Keep the pictures out. Write out every line of the listing exactly.
====================
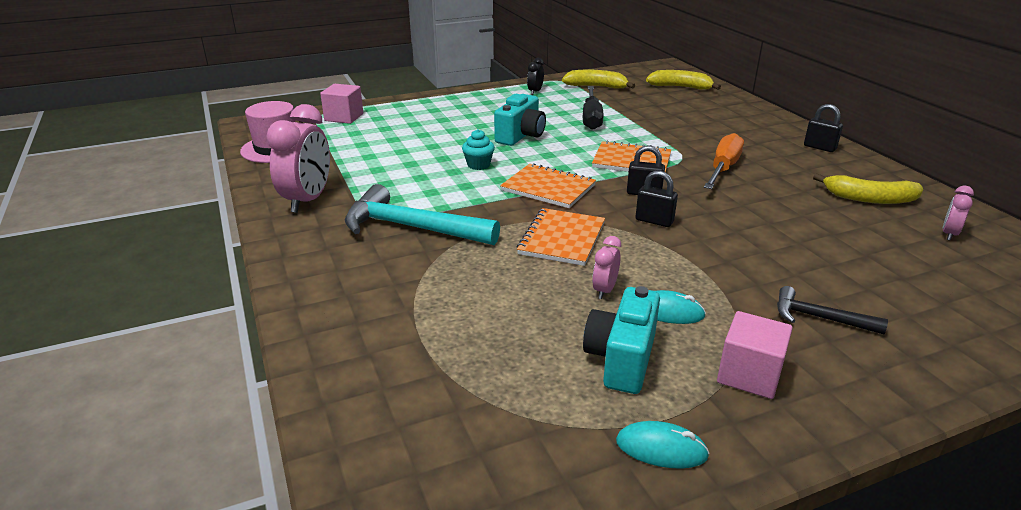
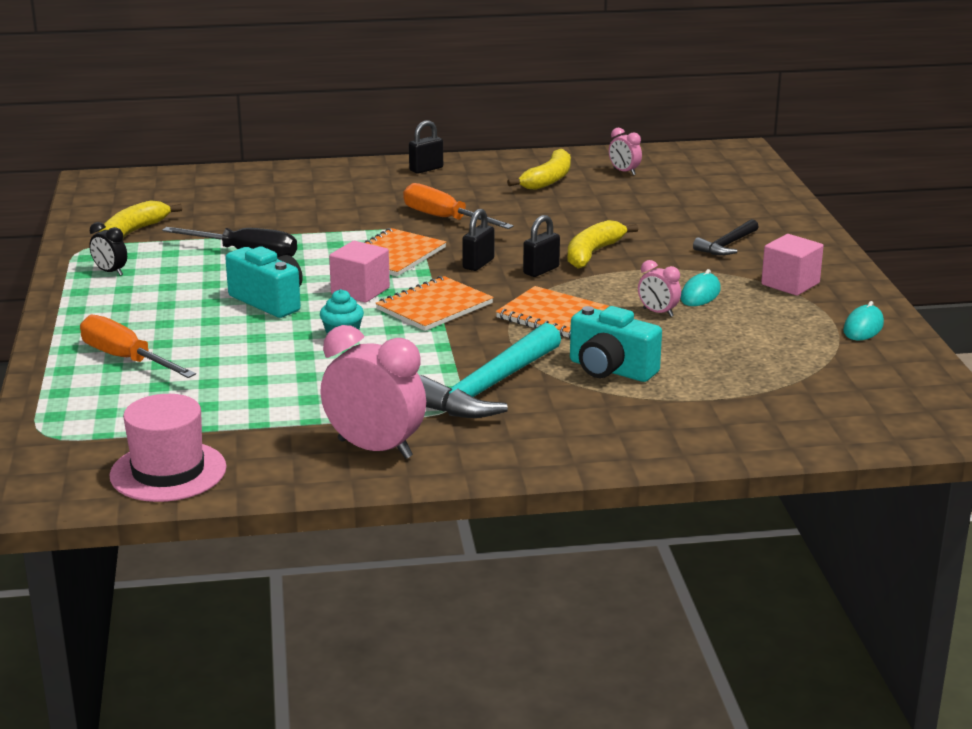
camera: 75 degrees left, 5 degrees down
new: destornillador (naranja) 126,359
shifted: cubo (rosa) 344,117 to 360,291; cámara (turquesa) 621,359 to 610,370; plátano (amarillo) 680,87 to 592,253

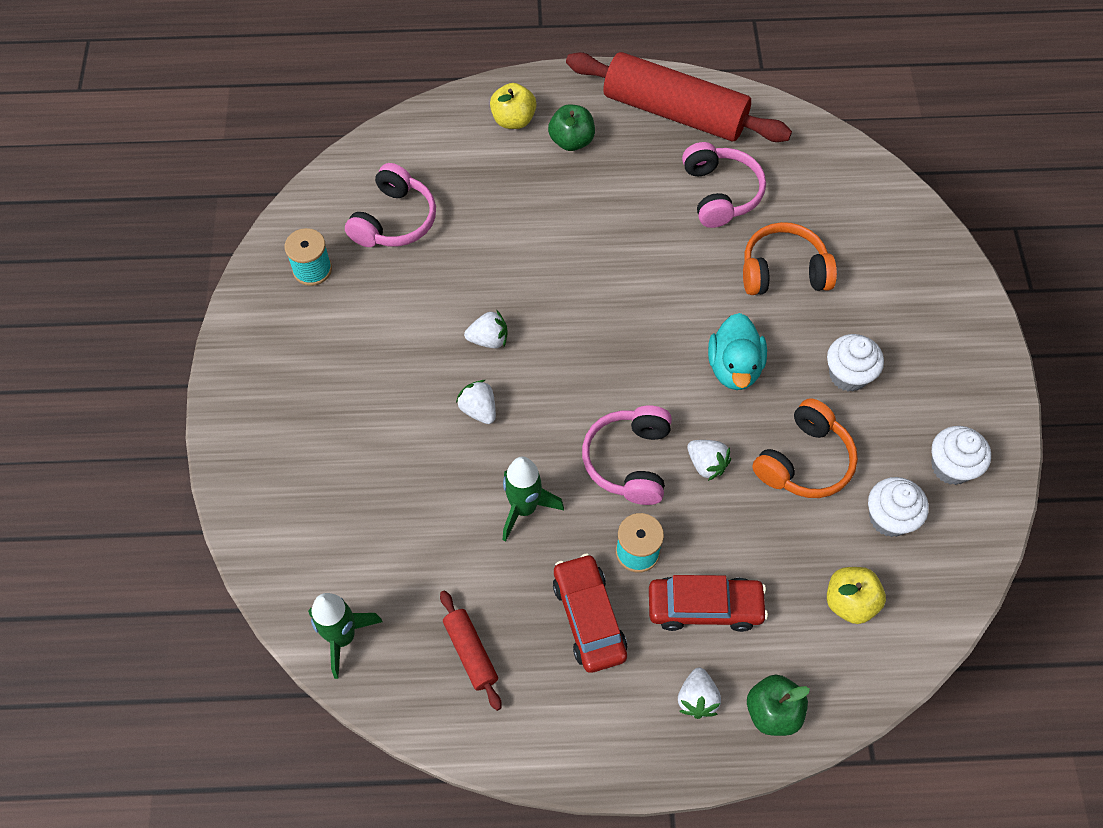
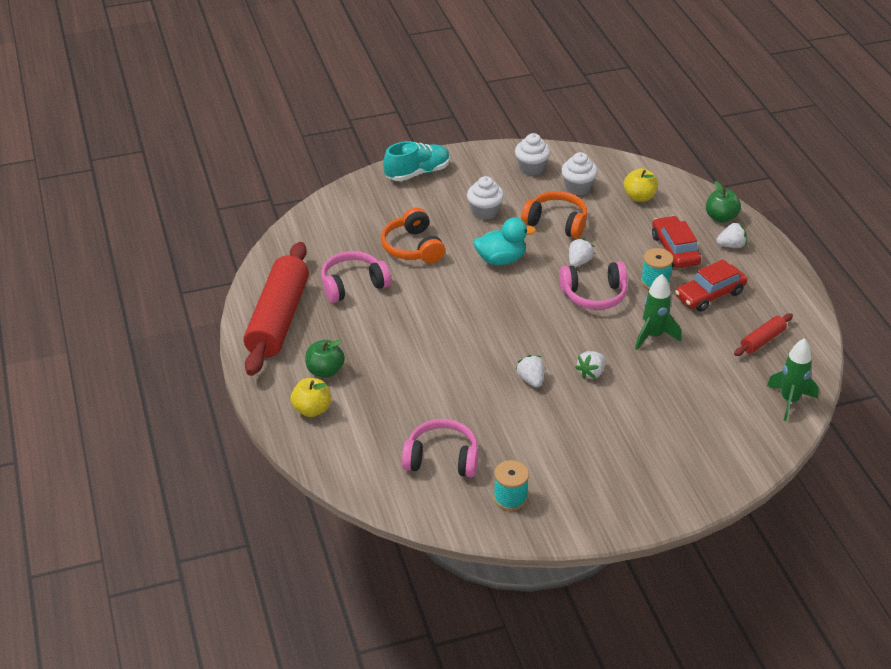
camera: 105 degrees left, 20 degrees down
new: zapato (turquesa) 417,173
====================
Task result:
camera: 75 degrees left, 5 degrees down
new: destornillador (naranja) 126,359
shifted: cubo (rosa) 344,117 to 360,291; cámara (turquesa) 621,359 to 610,370; plátano (amarillo) 680,87 to 592,253

camera: 105 degrees left, 20 degrees down
new: zapato (turquesa) 417,173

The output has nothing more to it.